[[ Given records open ]]

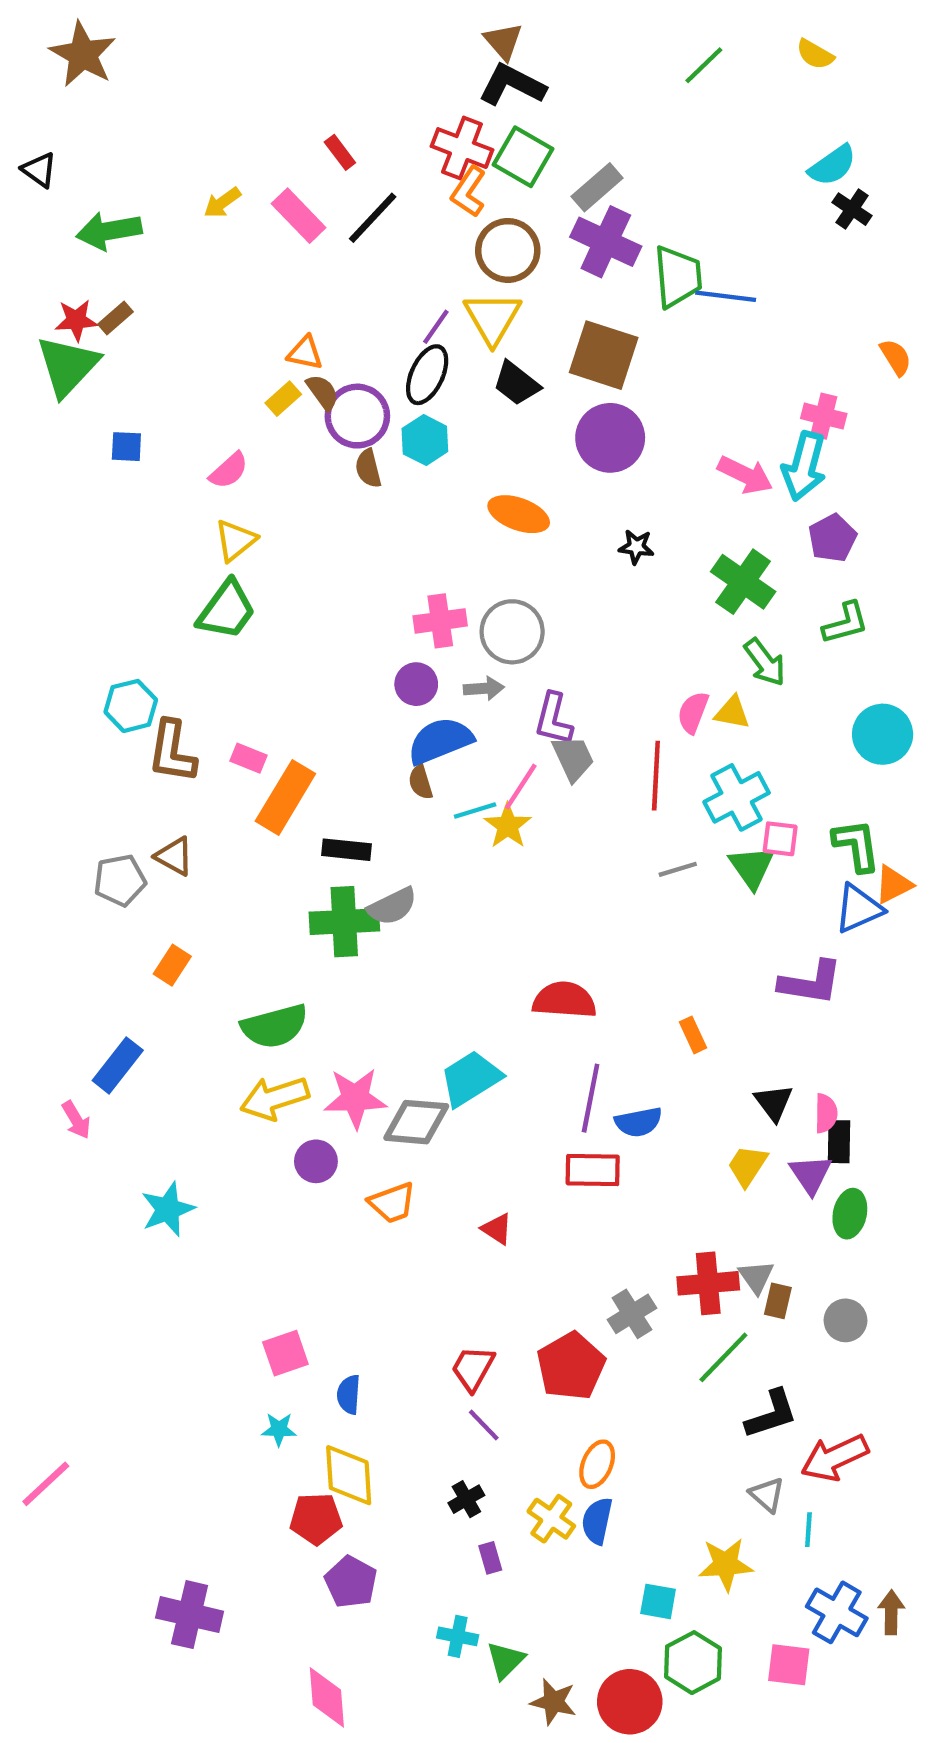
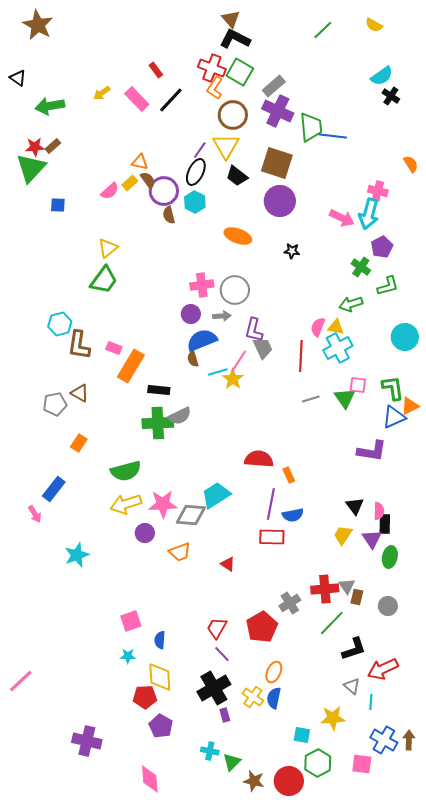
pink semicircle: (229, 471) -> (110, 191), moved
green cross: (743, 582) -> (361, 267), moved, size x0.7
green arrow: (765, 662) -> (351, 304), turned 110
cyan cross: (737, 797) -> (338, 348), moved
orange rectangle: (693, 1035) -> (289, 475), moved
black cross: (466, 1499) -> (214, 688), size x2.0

[[ Given records closed ]]

Requirement: Starting at the line where "green cross: (743, 582)" appears, write out every line exactly as it stands until the listing ends, and add nothing.

Response for this exercise:
green cross: (743, 582) -> (361, 267), moved, size x0.7
green arrow: (765, 662) -> (351, 304), turned 110
cyan cross: (737, 797) -> (338, 348), moved
orange rectangle: (693, 1035) -> (289, 475), moved
black cross: (466, 1499) -> (214, 688), size x2.0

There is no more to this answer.